··· INFORMATION SHOWN ···
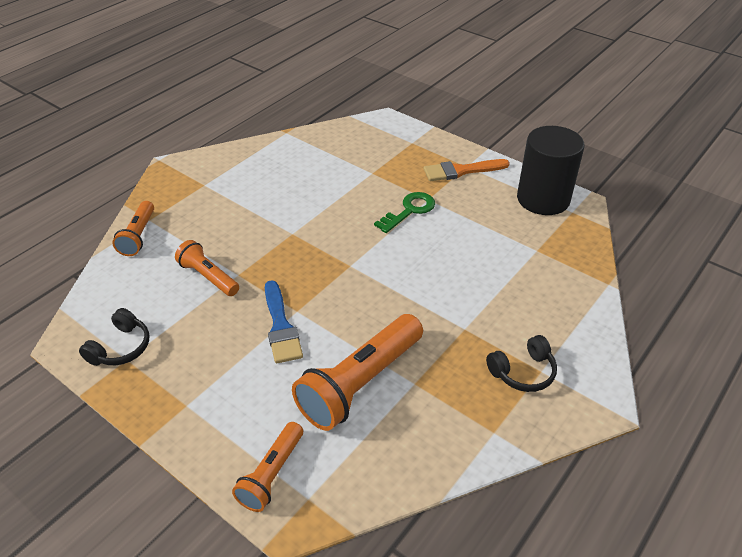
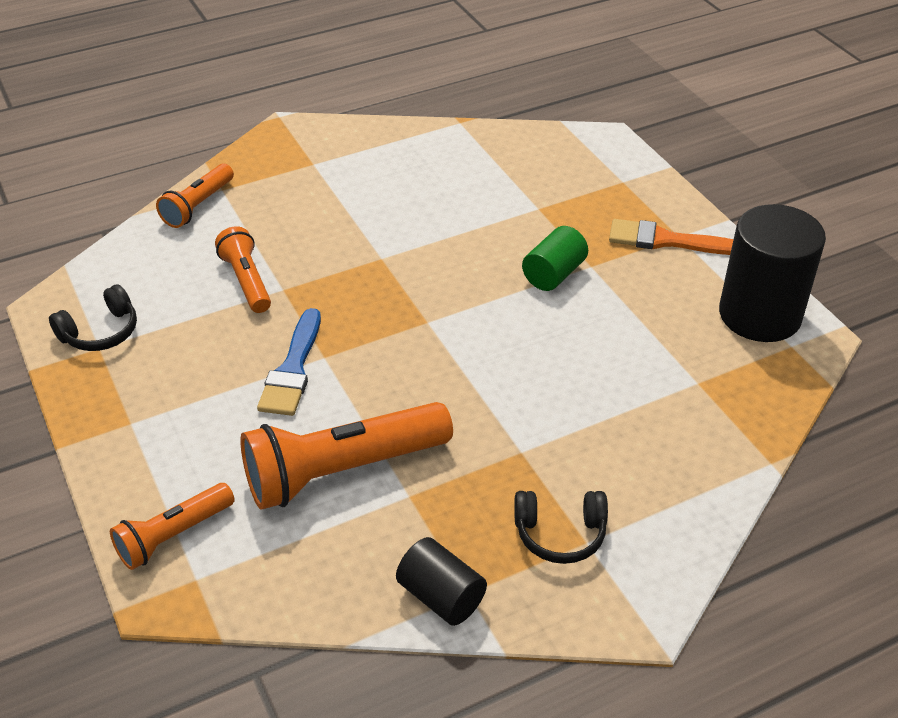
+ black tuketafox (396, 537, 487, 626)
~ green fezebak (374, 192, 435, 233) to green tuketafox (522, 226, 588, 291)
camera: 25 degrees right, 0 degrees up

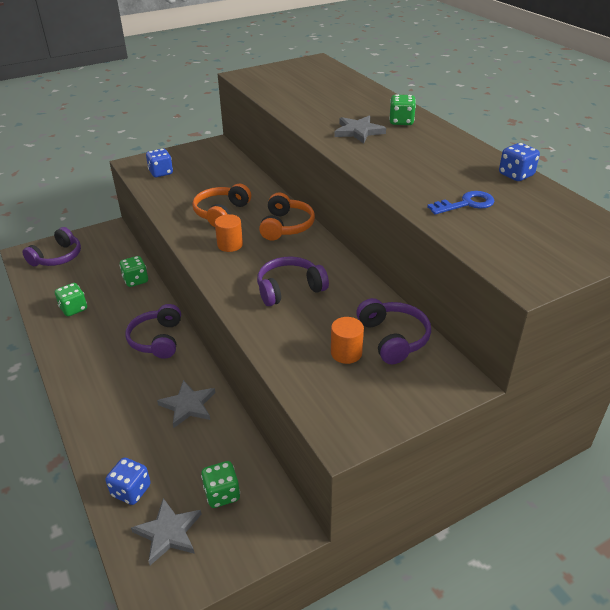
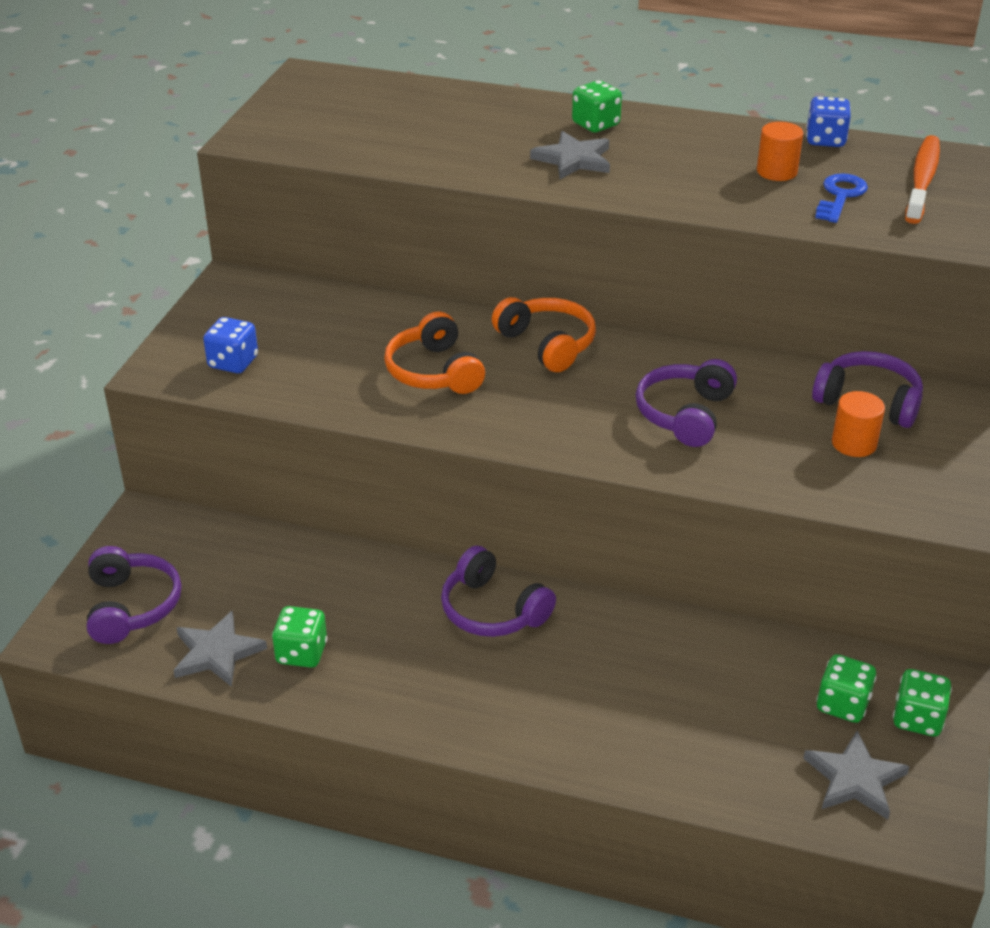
~ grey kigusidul (157, 380, 215, 428) to (173, 611, 267, 687)
~ orange tuketafox (215, 214, 243, 252) to (757, 122, 803, 181)
~ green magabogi (120, 256, 148, 287) to (893, 669, 952, 737)
+ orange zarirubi (905, 135, 940, 224)
- blue magabogi (105, 458, 151, 505)
camera: 45 degrees left, 0 degrees up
···
## REQUIRED WORK:
The answer must restate every entry word for word, with the pictures left out.

## COMPLETED EXERCISE:
+ black tuketafox (396, 537, 487, 626)
~ green fezebak (374, 192, 435, 233) to green tuketafox (522, 226, 588, 291)
camera: 25 degrees right, 0 degrees up

~ grey kigusidul (157, 380, 215, 428) to (173, 611, 267, 687)
~ orange tuketafox (215, 214, 243, 252) to (757, 122, 803, 181)
~ green magabogi (120, 256, 148, 287) to (893, 669, 952, 737)
+ orange zarirubi (905, 135, 940, 224)
- blue magabogi (105, 458, 151, 505)
camera: 45 degrees left, 0 degrees up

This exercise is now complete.